### Provided records
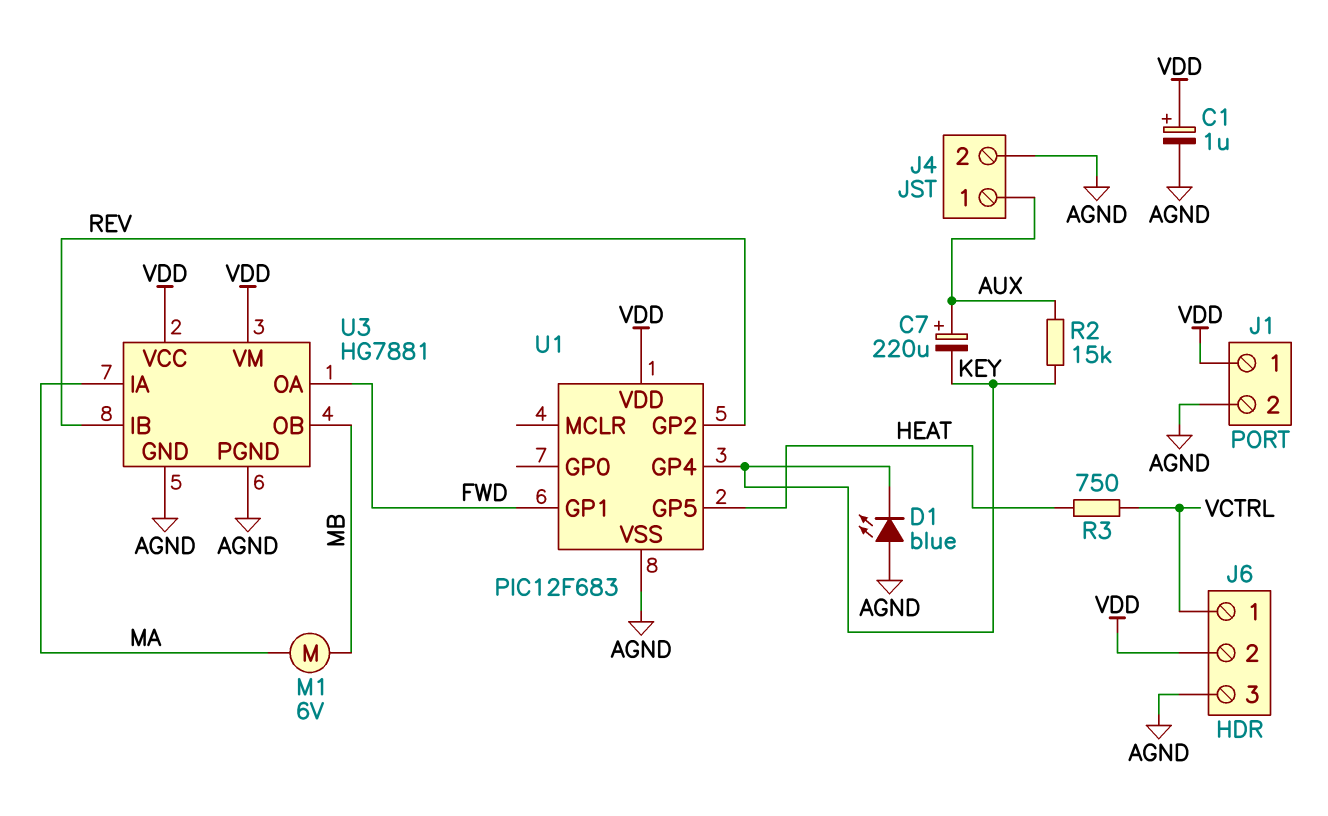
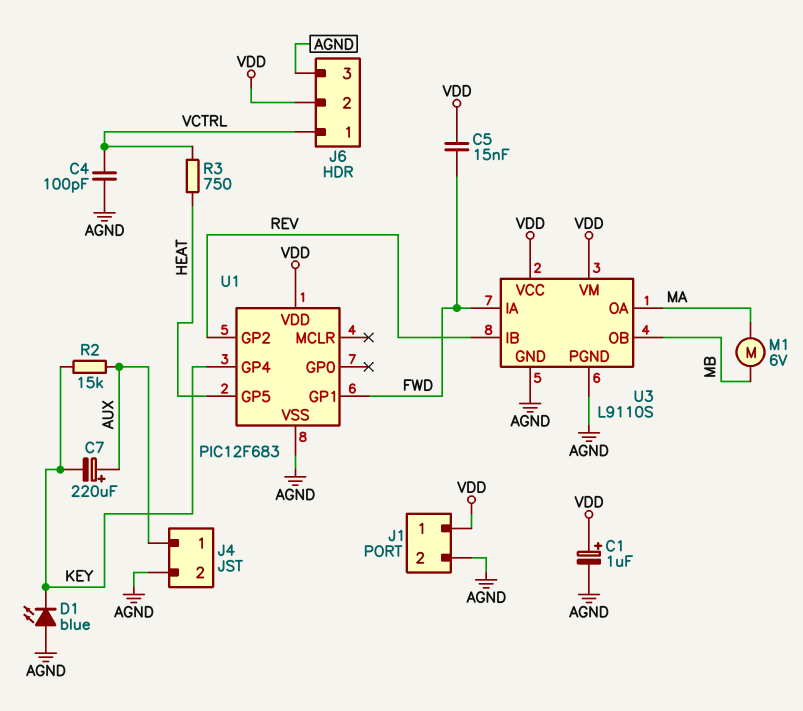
C4: none -> 100pF (AGND, VCTRL)
C5: none -> 15nF (FWD, VDD)
U3: HG7881 -> L9110S
U3 pin IA: MA -> FWD
U3 pin OA: FWD -> MA

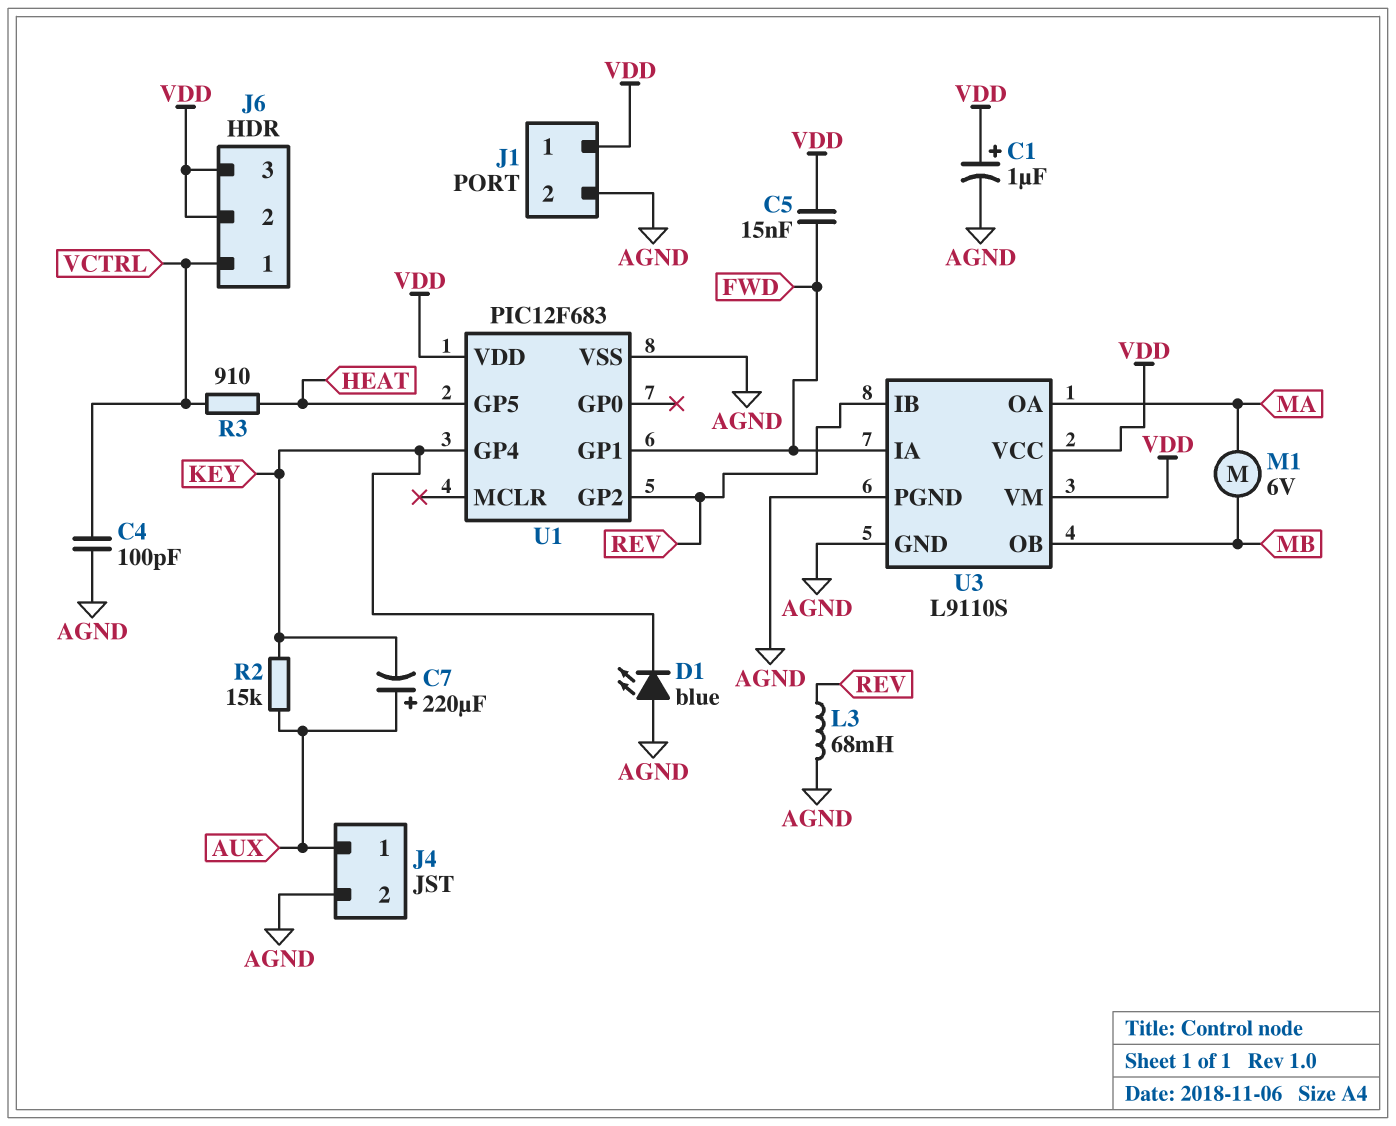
J6 pin 3: AGND -> VDD
L3: none -> 68mH (AGND, REV)
R3: 750 (HEAT, VCTRL) -> 910 (HEAT, VCTRL)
######
*Your objective*. Look through the lines above and collect those with the word "AGND".

*Response*.
C4: none -> 100pF (AGND, VCTRL)
J6 pin 3: AGND -> VDD
L3: none -> 68mH (AGND, REV)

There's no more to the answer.